#### Work task:
Scan the records for the word "brick". Copy each line that includes it.

#### Data extracts:

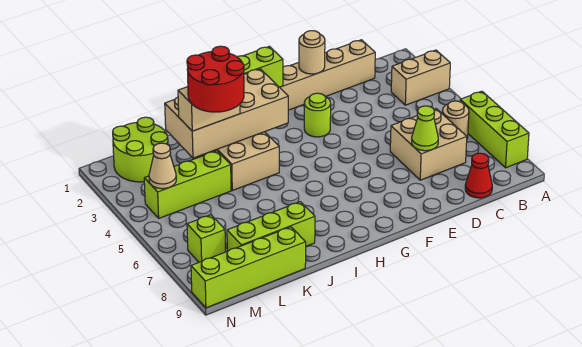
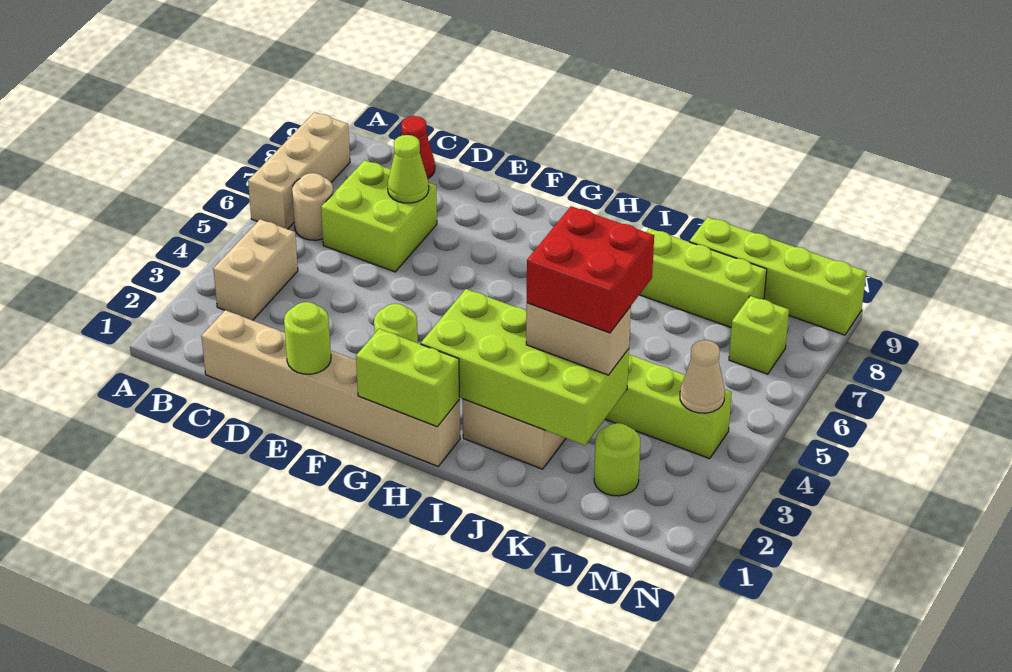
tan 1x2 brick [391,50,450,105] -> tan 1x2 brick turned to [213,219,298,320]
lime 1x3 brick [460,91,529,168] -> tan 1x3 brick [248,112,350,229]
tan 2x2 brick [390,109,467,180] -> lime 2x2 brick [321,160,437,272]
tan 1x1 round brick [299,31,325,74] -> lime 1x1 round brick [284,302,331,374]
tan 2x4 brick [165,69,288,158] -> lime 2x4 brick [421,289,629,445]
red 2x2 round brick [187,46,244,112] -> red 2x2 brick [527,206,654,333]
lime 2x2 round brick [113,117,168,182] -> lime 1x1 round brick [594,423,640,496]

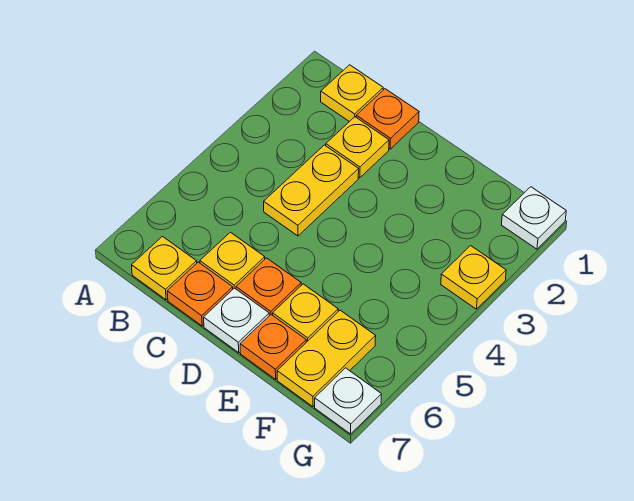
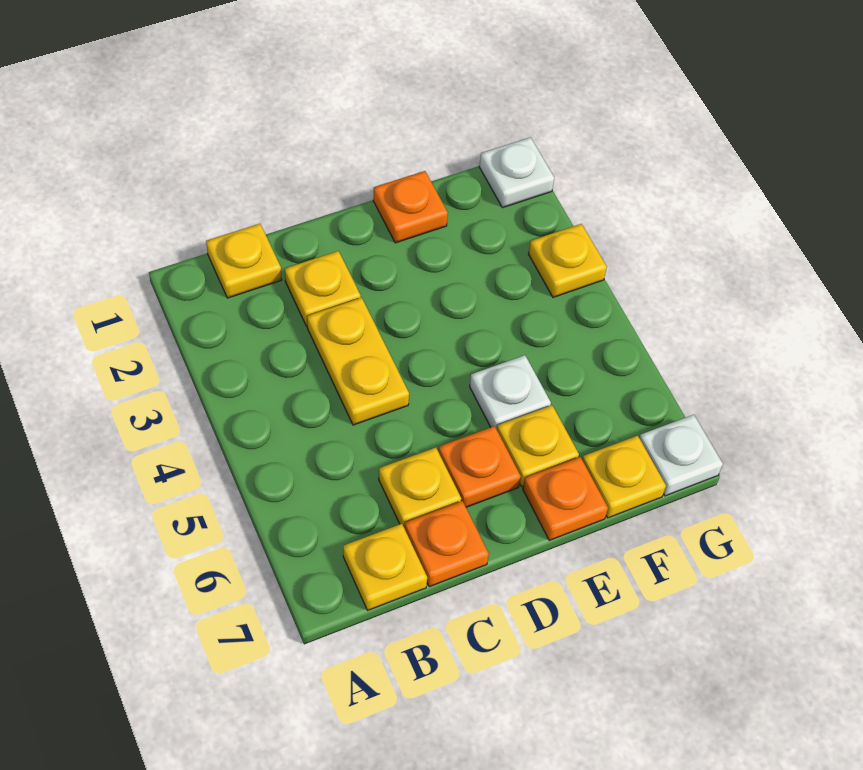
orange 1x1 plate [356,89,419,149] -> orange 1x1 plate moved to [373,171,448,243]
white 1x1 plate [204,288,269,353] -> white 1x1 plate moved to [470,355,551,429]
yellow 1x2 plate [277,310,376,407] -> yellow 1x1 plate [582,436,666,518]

* * *

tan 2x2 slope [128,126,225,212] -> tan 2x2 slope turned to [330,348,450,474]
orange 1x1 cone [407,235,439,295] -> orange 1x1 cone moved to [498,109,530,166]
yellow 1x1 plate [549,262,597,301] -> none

#### Task solution:
tan 1x2 brick [391,50,450,105] -> tan 1x2 brick turned to [213,219,298,320]
lime 1x3 brick [460,91,529,168] -> tan 1x3 brick [248,112,350,229]
tan 2x2 brick [390,109,467,180] -> lime 2x2 brick [321,160,437,272]
tan 1x1 round brick [299,31,325,74] -> lime 1x1 round brick [284,302,331,374]
tan 2x4 brick [165,69,288,158] -> lime 2x4 brick [421,289,629,445]
red 2x2 round brick [187,46,244,112] -> red 2x2 brick [527,206,654,333]
lime 2x2 round brick [113,117,168,182] -> lime 1x1 round brick [594,423,640,496]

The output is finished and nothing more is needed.